BEGIN Input material
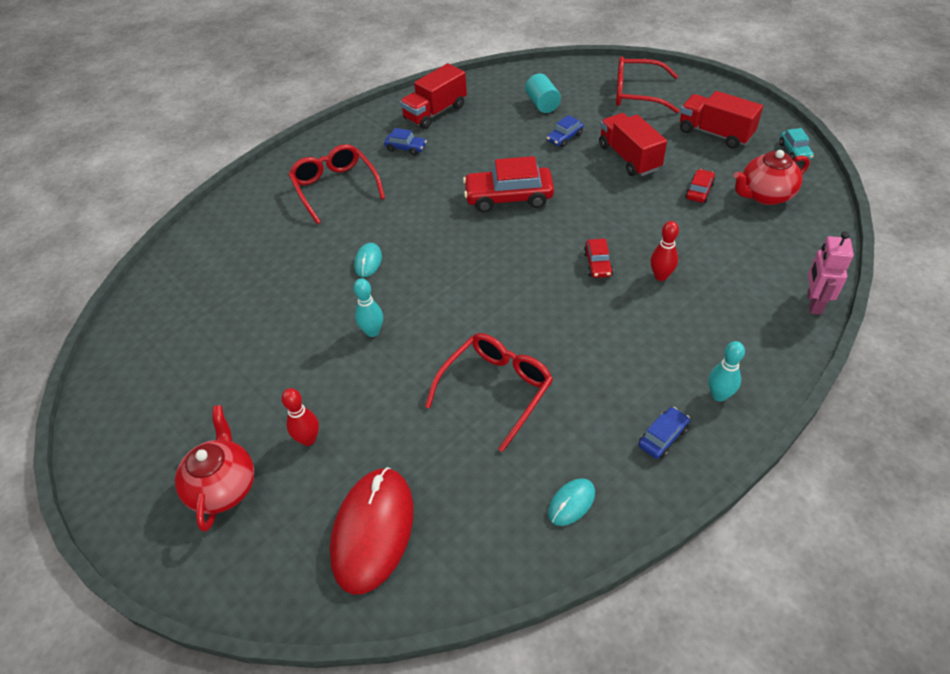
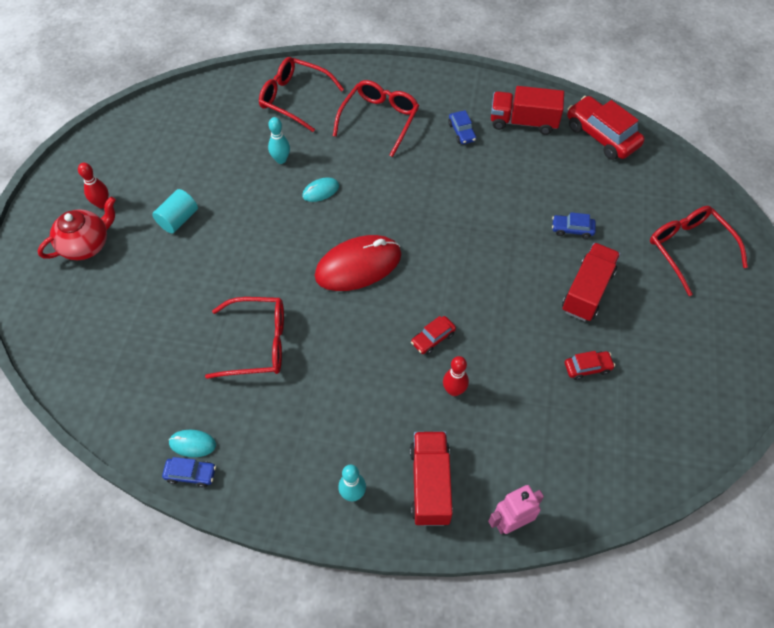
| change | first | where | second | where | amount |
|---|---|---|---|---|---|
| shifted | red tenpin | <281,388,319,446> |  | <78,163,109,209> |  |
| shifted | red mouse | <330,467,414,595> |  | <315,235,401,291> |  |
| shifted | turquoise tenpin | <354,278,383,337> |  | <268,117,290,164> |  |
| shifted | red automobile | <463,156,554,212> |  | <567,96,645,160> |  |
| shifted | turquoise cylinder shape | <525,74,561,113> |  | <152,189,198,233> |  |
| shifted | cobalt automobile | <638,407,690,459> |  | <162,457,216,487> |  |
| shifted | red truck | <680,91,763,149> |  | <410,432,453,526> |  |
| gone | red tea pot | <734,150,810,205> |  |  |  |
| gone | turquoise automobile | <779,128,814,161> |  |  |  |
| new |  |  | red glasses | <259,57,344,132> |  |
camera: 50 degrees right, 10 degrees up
END Input material
Task directions: Word for word, repeat all the data, but not its images.

Reply to the exercise:
| change | first | where | second | where | amount |
|---|---|---|---|---|---|
| shifted | red tenpin | <281,388,319,446> |  | <78,163,109,209> |  |
| shifted | red mouse | <330,467,414,595> |  | <315,235,401,291> |  |
| shifted | turquoise tenpin | <354,278,383,337> |  | <268,117,290,164> |  |
| shifted | red automobile | <463,156,554,212> |  | <567,96,645,160> |  |
| shifted | turquoise cylinder shape | <525,74,561,113> |  | <152,189,198,233> |  |
| shifted | cobalt automobile | <638,407,690,459> |  | <162,457,216,487> |  |
| shifted | red truck | <680,91,763,149> |  | <410,432,453,526> |  |
| gone | red tea pot | <734,150,810,205> |  |  |  |
| gone | turquoise automobile | <779,128,814,161> |  |  |  |
| new |  |  | red glasses | <259,57,344,132> |  |
camera: 50 degrees right, 10 degrees up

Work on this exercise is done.